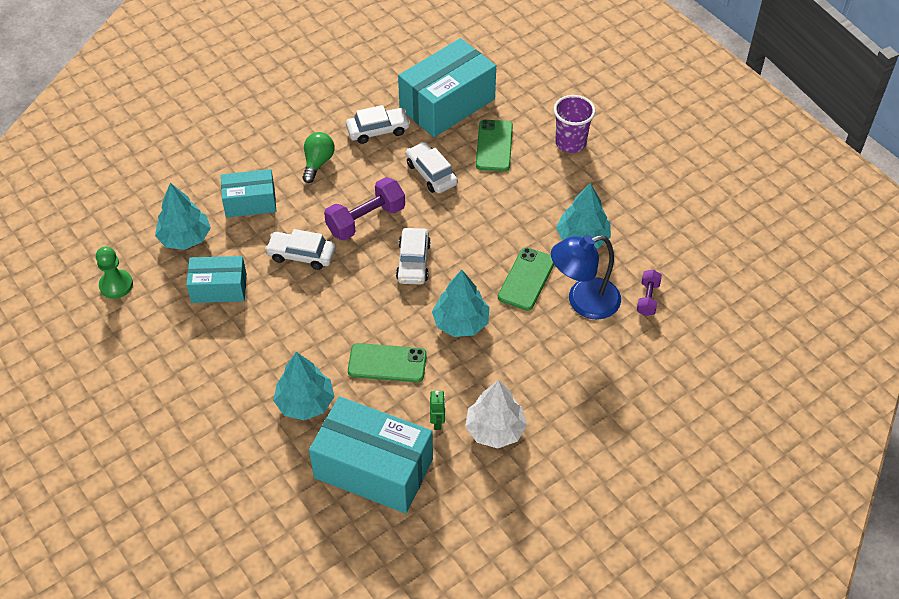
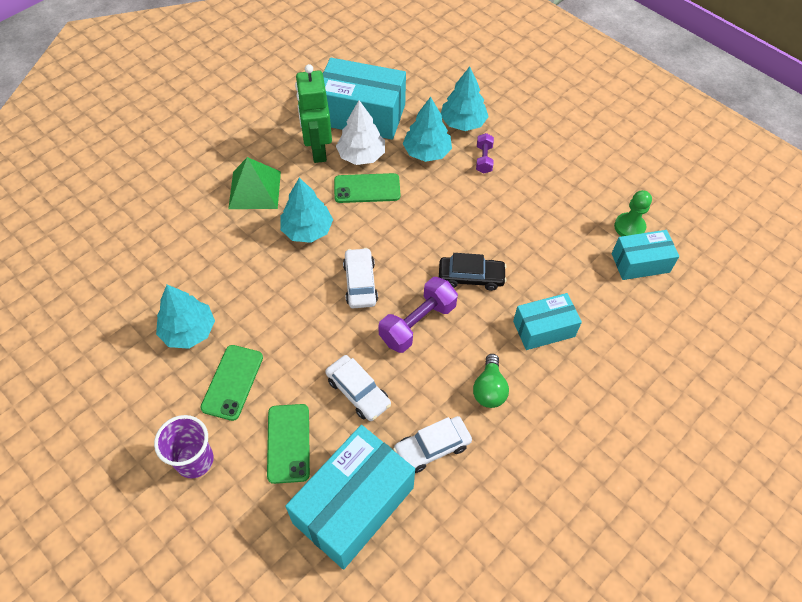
camera: 170 degrees right, 5 degrees up
(185, 238) = (591, 281): turquoise tree -> turquoise tree (463, 122)
(219, 288) = (535, 235): turquoise box -> turquoise box (640, 263)
(301, 255) = (471, 277): white car -> black car
(437, 422) = (317, 150): green robot -> green robot, size x2.33
(495, 429) = (271, 149): white tree -> white tree (361, 155)
(517, 377) = (254, 190): none -> green pyramid
(526, 279) = (247, 279): green phone -> green phone (232, 382)
(583, 302) = (192, 262): blue lamp -> none
(647, 299) = (129, 273): purple dumbbell -> purple dumbbell (484, 159)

**TASK BRIEF:**
Omit the pictures; restate every entry word for word.

**EXERCISE RESULT:**
camera: 170 degrees right, 5 degrees up
(185, 238) = (591, 281): turquoise tree -> turquoise tree (463, 122)
(219, 288) = (535, 235): turquoise box -> turquoise box (640, 263)
(301, 255) = (471, 277): white car -> black car
(437, 422) = (317, 150): green robot -> green robot, size x2.33
(495, 429) = (271, 149): white tree -> white tree (361, 155)
(517, 377) = (254, 190): none -> green pyramid
(526, 279) = (247, 279): green phone -> green phone (232, 382)
(583, 302) = (192, 262): blue lamp -> none
(647, 299) = (129, 273): purple dumbbell -> purple dumbbell (484, 159)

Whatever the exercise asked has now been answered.